ABOUT THIS EXERCISE: Each line between the one holding "SOIL pin AO: none -> A0" and the end of the material below, both included, is to be transcribed word for word, with pictures left out.

RECORDS FOR THIS TASK:
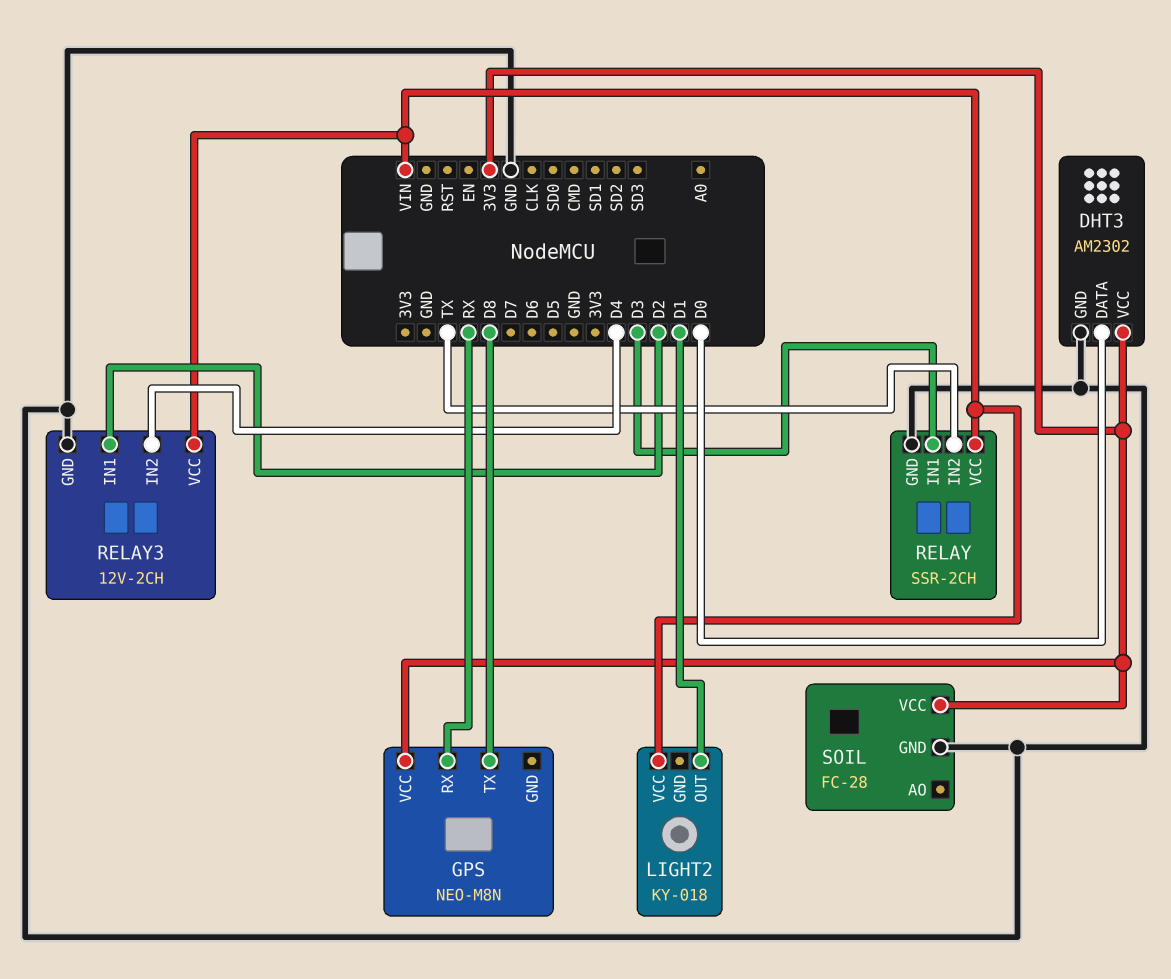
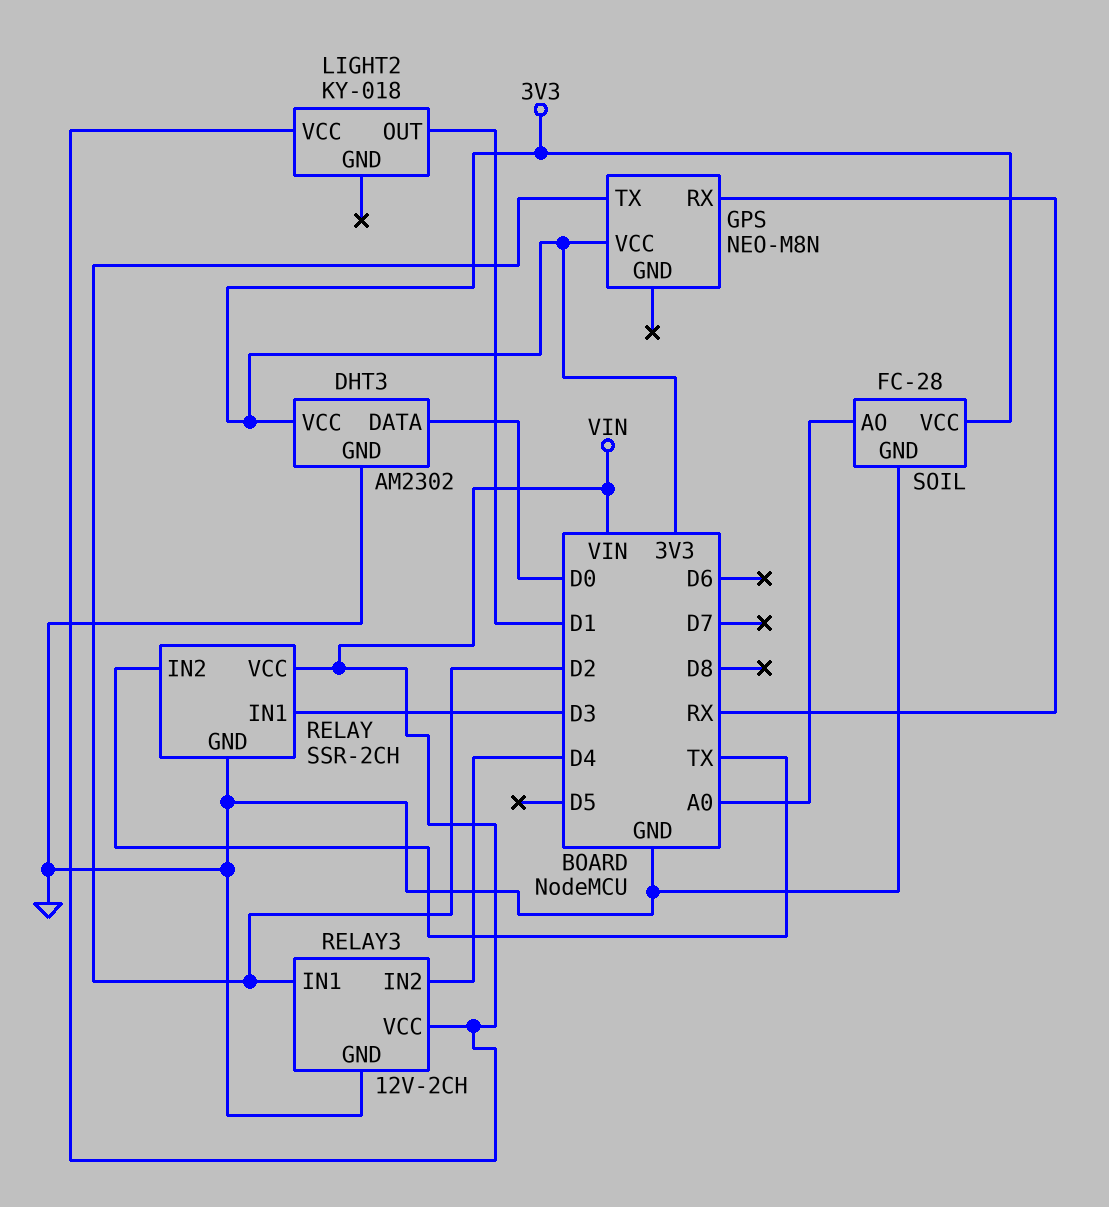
GPS pin TX: D8 -> D2
SOIL pin AO: none -> A0

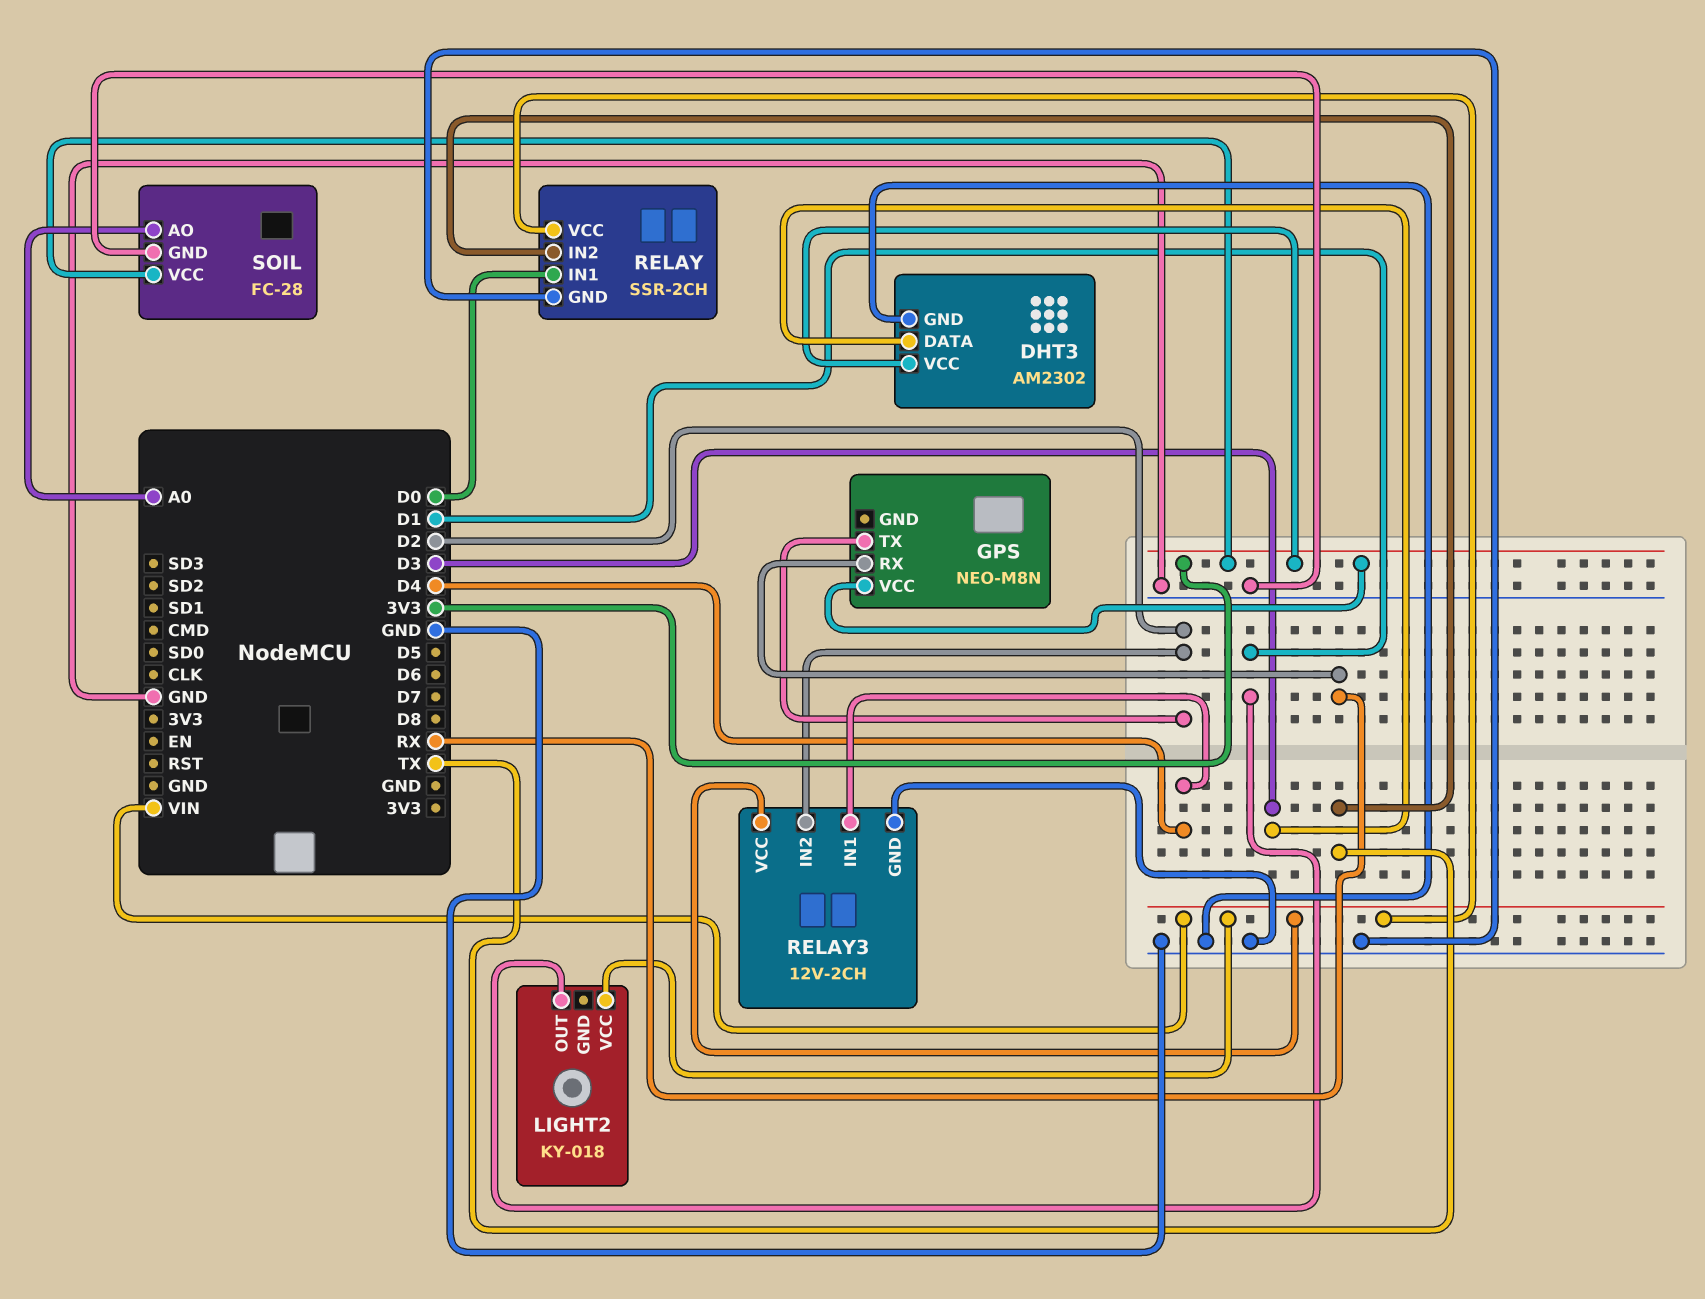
DHT3 pin DATA: D0 -> D3
RELAY pin IN1: D3 -> D0
RELAY3 pin IN1: D2 -> D4
RELAY3 pin IN2: D4 -> D2

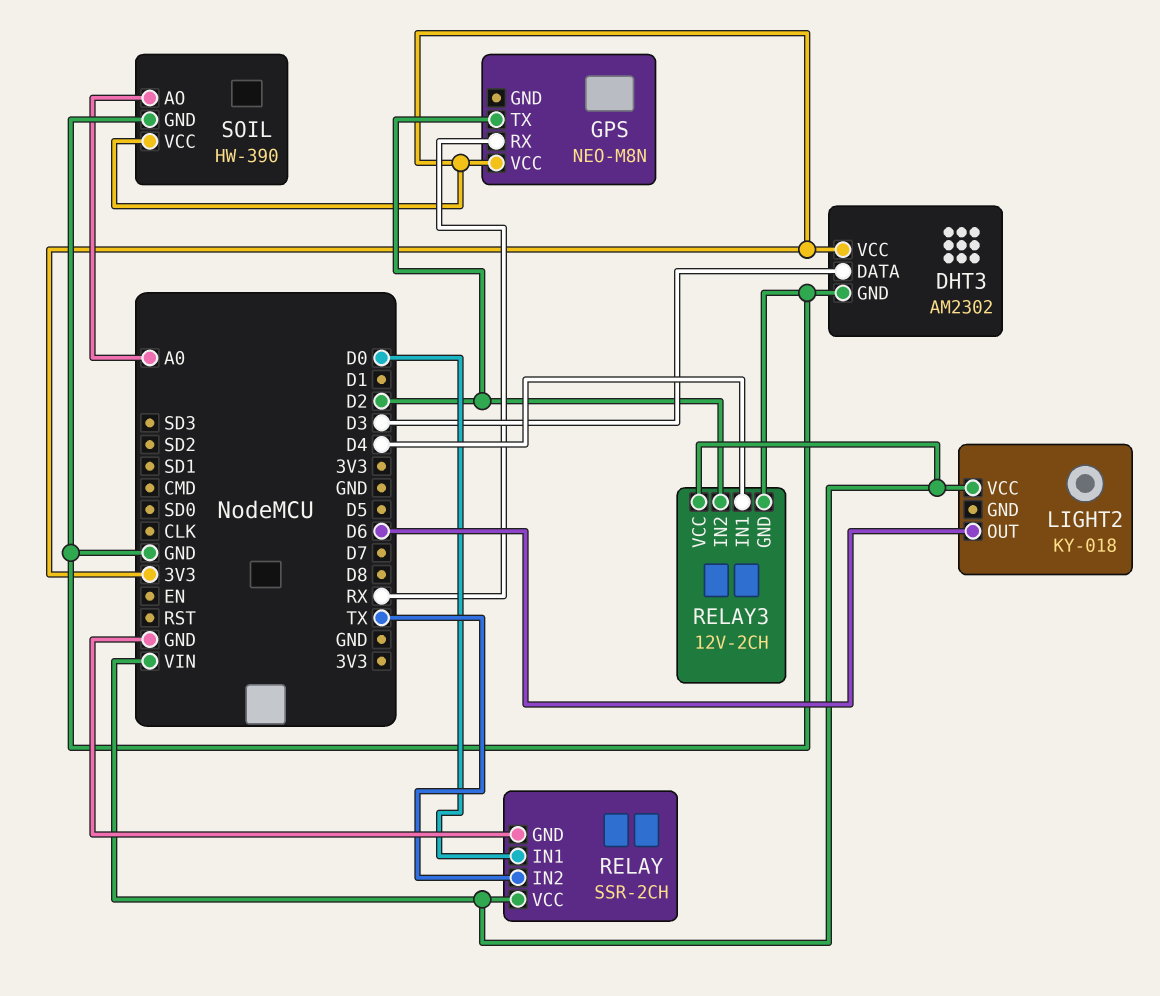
LIGHT2 pin OUT: D1 -> D6
SOIL: FC-28 -> HW-390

RESPONSE BELOW:
SOIL pin AO: none -> A0

DHT3 pin DATA: D0 -> D3
RELAY pin IN1: D3 -> D0
RELAY3 pin IN1: D2 -> D4
RELAY3 pin IN2: D4 -> D2

LIGHT2 pin OUT: D1 -> D6
SOIL: FC-28 -> HW-390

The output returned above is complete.